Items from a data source
·····

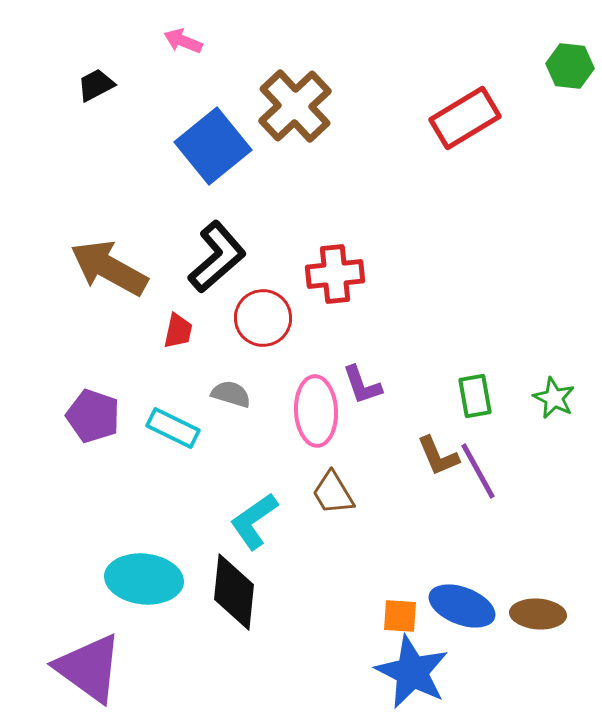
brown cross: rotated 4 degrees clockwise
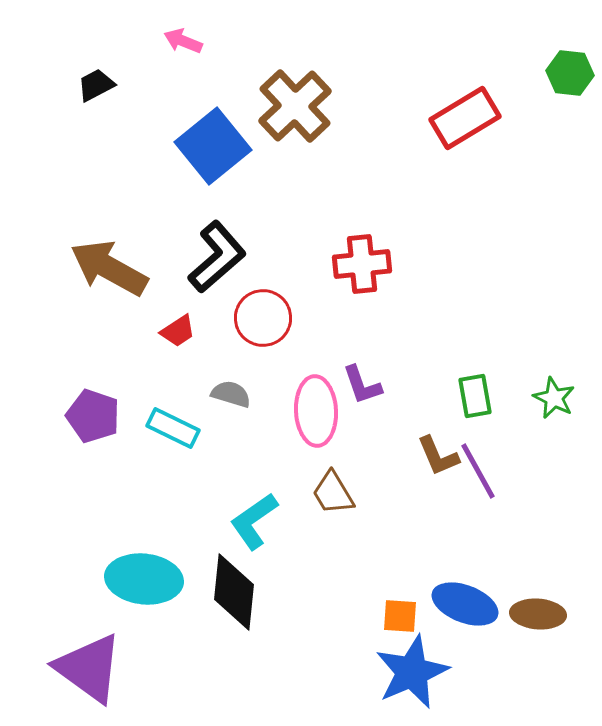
green hexagon: moved 7 px down
red cross: moved 27 px right, 10 px up
red trapezoid: rotated 45 degrees clockwise
blue ellipse: moved 3 px right, 2 px up
blue star: rotated 22 degrees clockwise
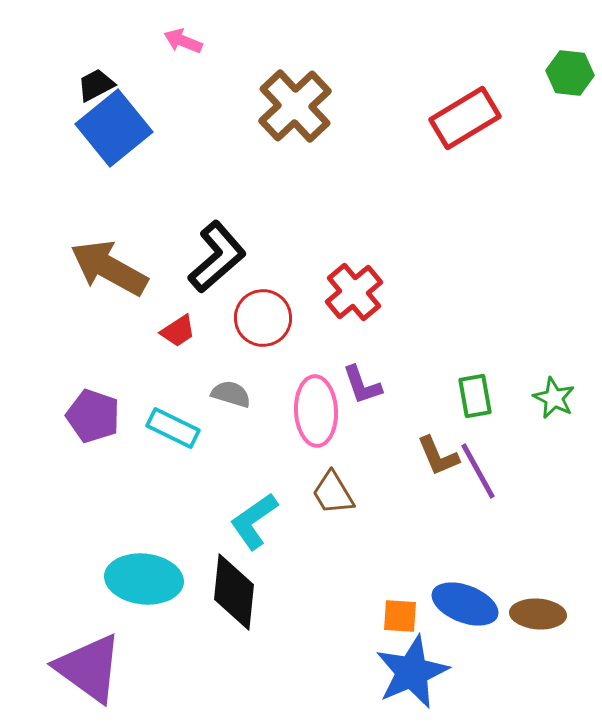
blue square: moved 99 px left, 18 px up
red cross: moved 8 px left, 28 px down; rotated 34 degrees counterclockwise
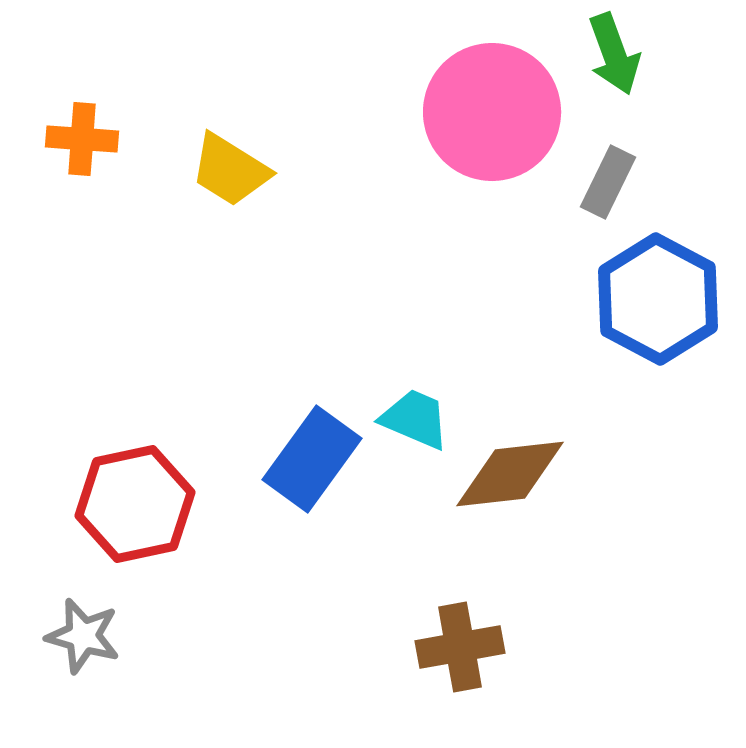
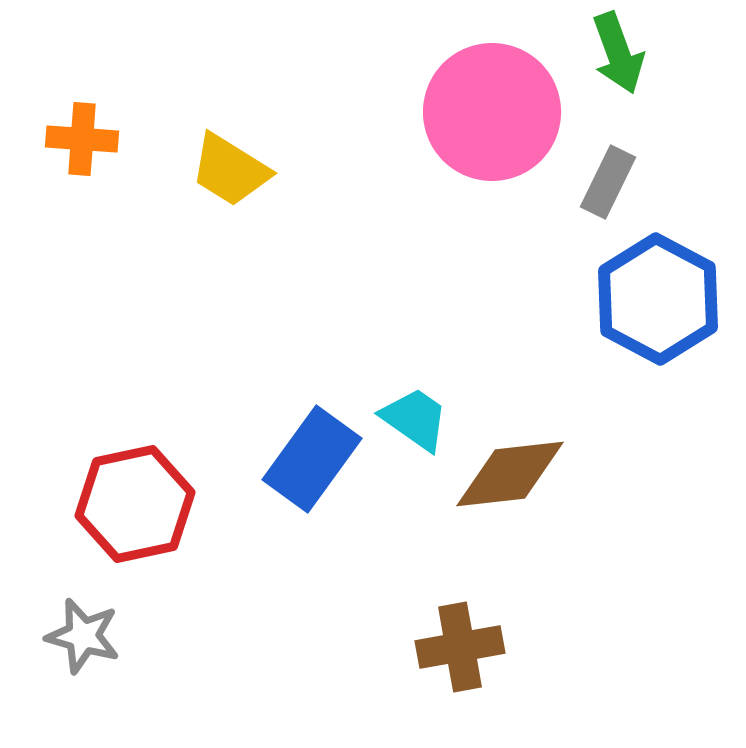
green arrow: moved 4 px right, 1 px up
cyan trapezoid: rotated 12 degrees clockwise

·····

◆ **WRITTEN REQUEST**
Render the lines of data above as a Markdown table with the columns "Row" and "Data line," numbering each line and skipping blank ones. Leave the pictures out of the answer.

◆ **THE SOLUTION**
| Row | Data line |
|---|---|
| 1 | brown cross: rotated 4 degrees clockwise |
| 2 | green hexagon: moved 7 px down |
| 3 | red cross: moved 27 px right, 10 px up |
| 4 | red trapezoid: rotated 45 degrees clockwise |
| 5 | blue ellipse: moved 3 px right, 2 px up |
| 6 | blue star: rotated 22 degrees clockwise |
| 7 | blue square: moved 99 px left, 18 px up |
| 8 | red cross: moved 8 px left, 28 px down; rotated 34 degrees counterclockwise |
| 9 | green arrow: moved 4 px right, 1 px up |
| 10 | cyan trapezoid: rotated 12 degrees clockwise |